#### Material provided

== == ==

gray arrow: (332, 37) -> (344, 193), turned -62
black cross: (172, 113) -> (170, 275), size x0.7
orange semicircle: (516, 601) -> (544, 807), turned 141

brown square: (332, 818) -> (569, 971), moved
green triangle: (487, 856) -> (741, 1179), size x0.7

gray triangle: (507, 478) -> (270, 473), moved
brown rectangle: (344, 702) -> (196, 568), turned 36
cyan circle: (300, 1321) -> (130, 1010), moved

== == ==

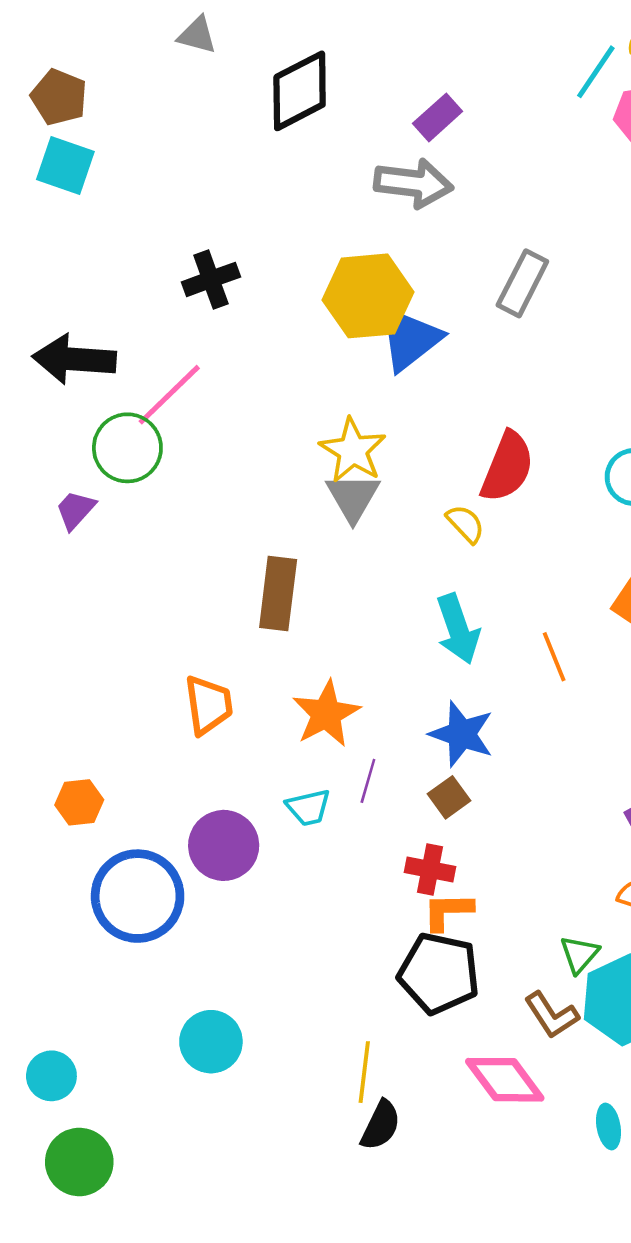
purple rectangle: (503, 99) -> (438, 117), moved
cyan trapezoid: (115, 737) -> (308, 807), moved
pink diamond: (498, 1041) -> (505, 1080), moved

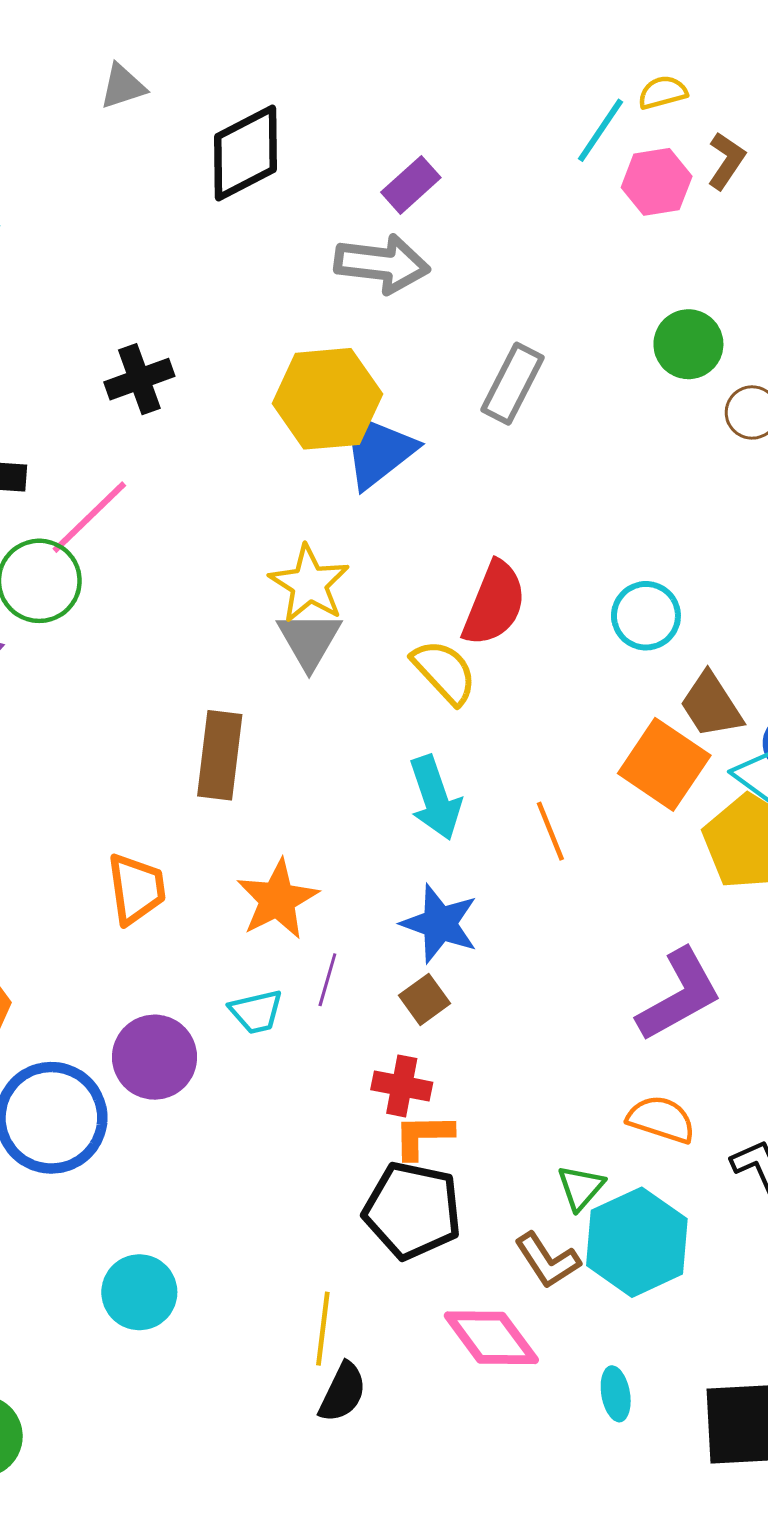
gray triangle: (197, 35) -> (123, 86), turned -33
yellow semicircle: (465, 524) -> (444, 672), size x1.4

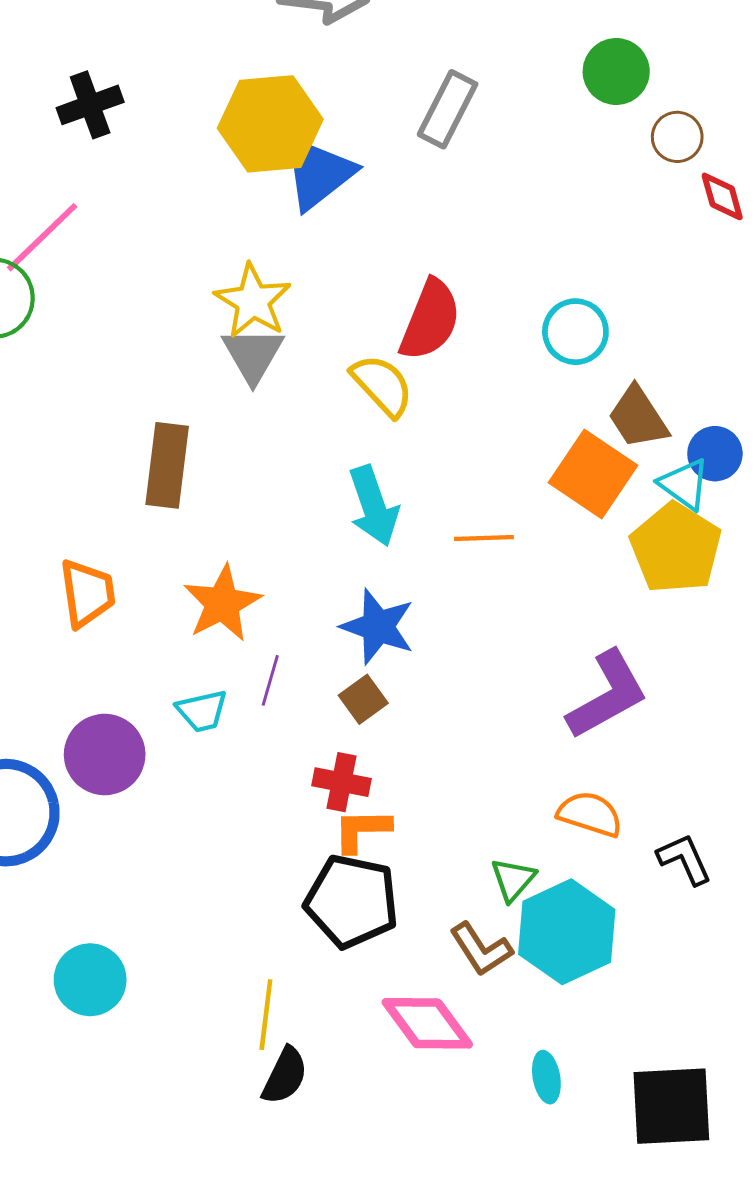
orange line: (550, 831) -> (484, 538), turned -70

== == ==

#### Instruction
Your reply is to repeat, unchanged, the lines above running from the one with "brown rectangle: (344, 702)" up to and including the one with "cyan circle: (300, 1321)".

#### The answer
brown rectangle: (344, 702) -> (196, 568), turned 36
cyan circle: (300, 1321) -> (130, 1010), moved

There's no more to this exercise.